### Data to process
==================================================

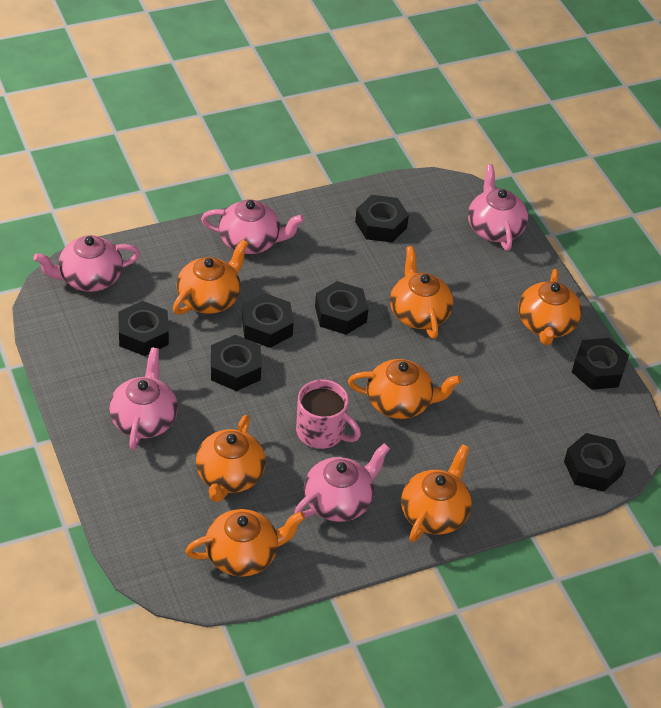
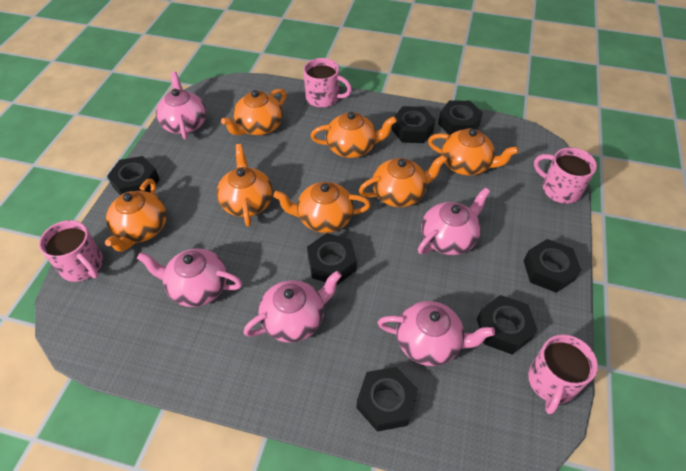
pink mug: 1 -> 4

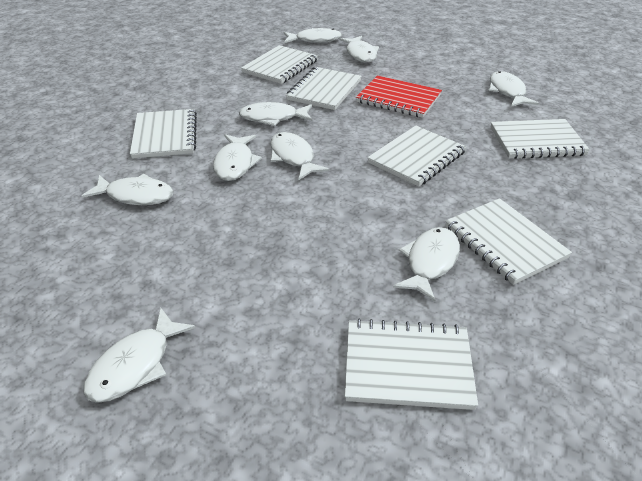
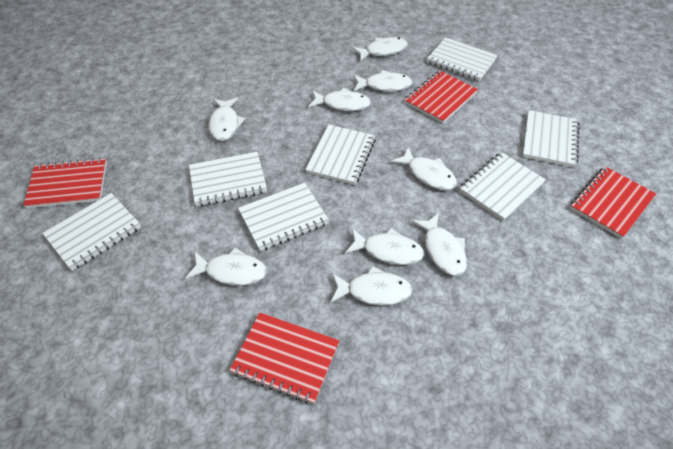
red notebook: 1 -> 4

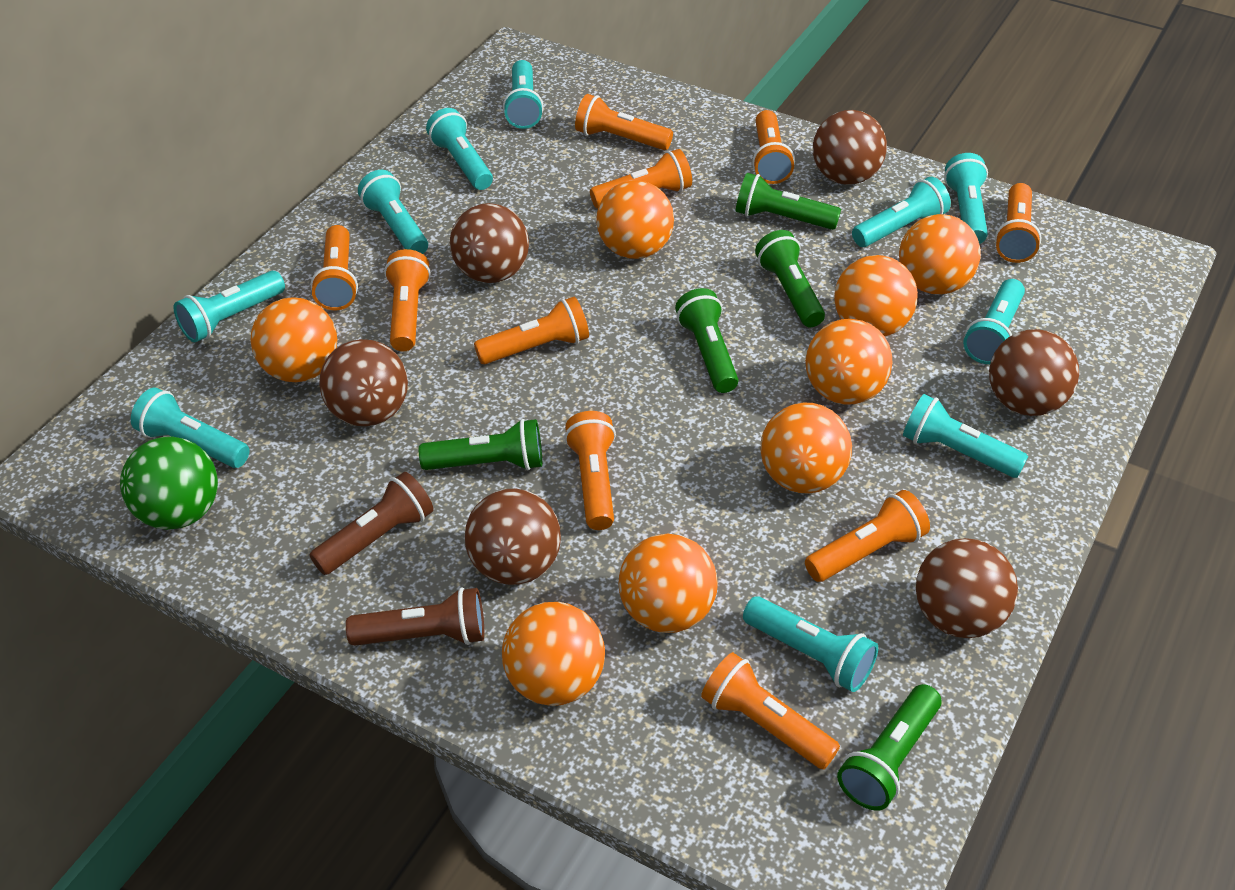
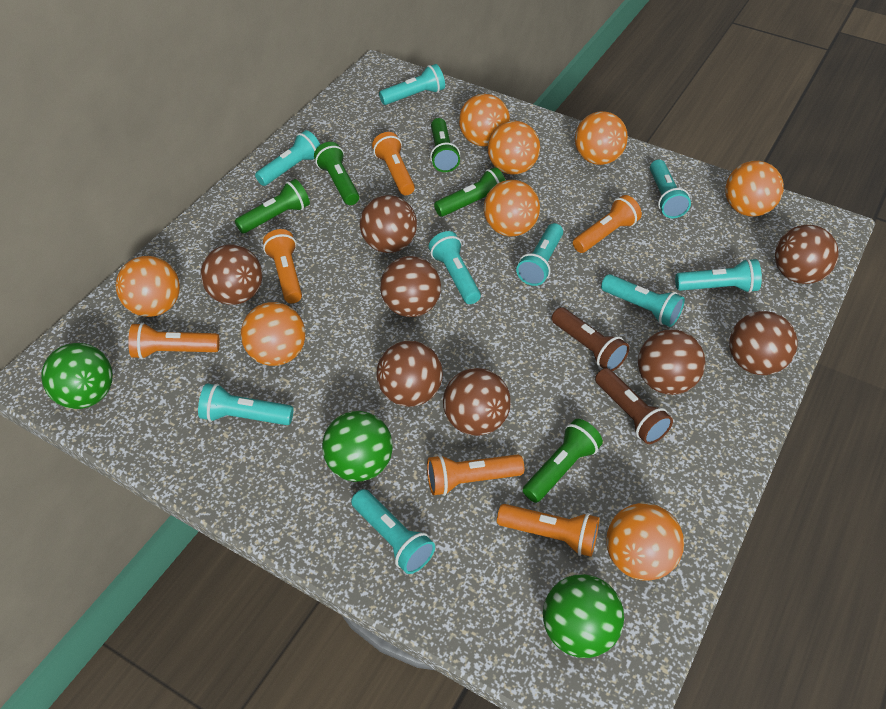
brown ball: 6 -> 8
green ball: 1 -> 3
orange flashlight: 10 -> 6
turquoise flashlight: 10 -> 9

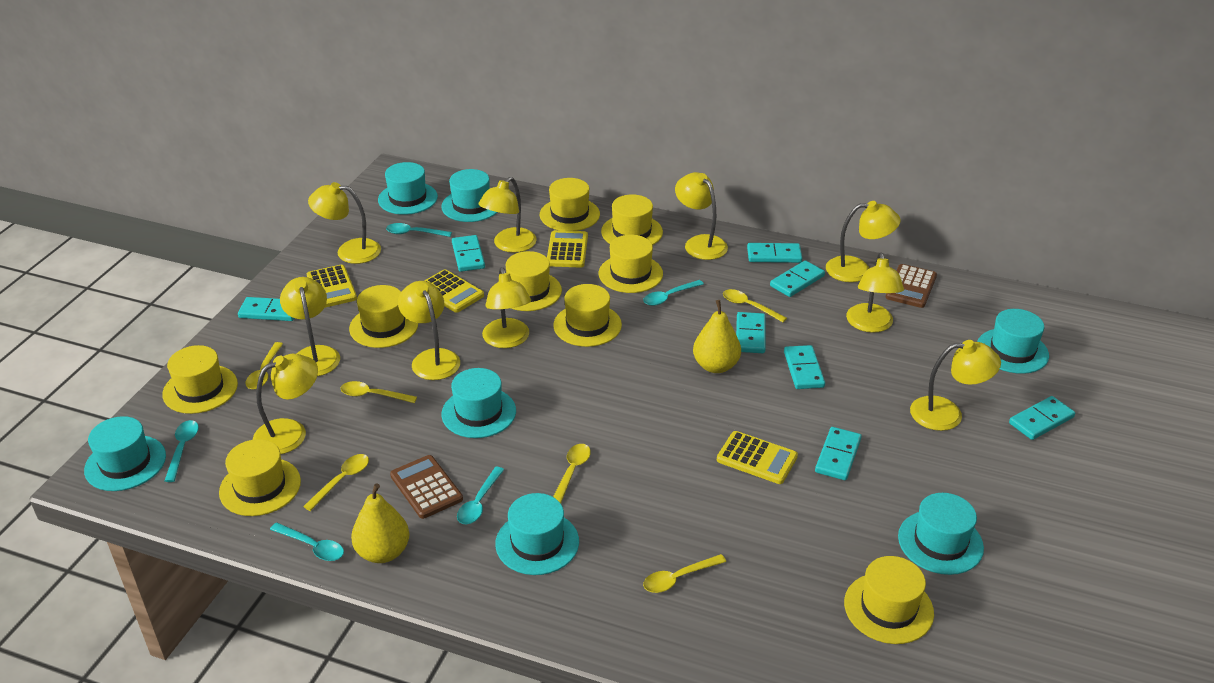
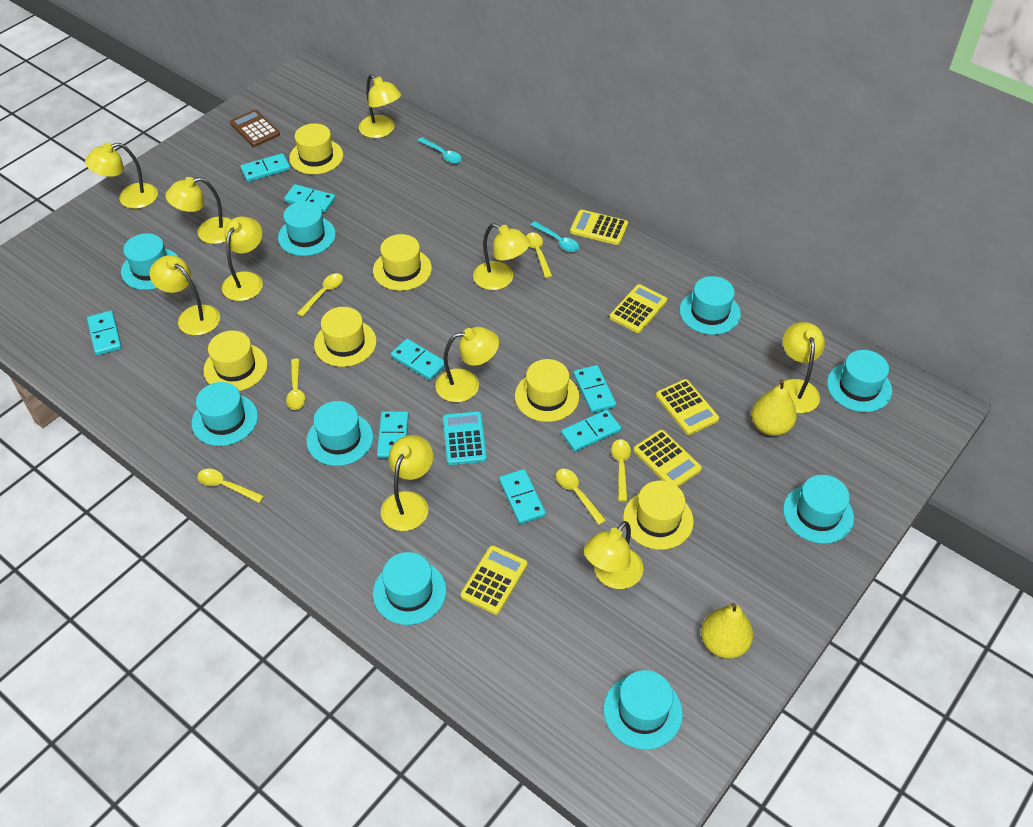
brown calculator: 2 -> 1
turquoise calculator: 0 -> 1
turquoise hat: 7 -> 9
turquoise spoon: 5 -> 2
yellow calculator: 4 -> 5
yellow hat: 9 -> 6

==================================================

### Problem requirements
Only the lines from the one with "red notebook: 1 -> 4" through the final line of the entries above are to be repeated, exactly as written and without pictures.

### Response below
red notebook: 1 -> 4

brown ball: 6 -> 8
green ball: 1 -> 3
orange flashlight: 10 -> 6
turquoise flashlight: 10 -> 9

brown calculator: 2 -> 1
turquoise calculator: 0 -> 1
turquoise hat: 7 -> 9
turquoise spoon: 5 -> 2
yellow calculator: 4 -> 5
yellow hat: 9 -> 6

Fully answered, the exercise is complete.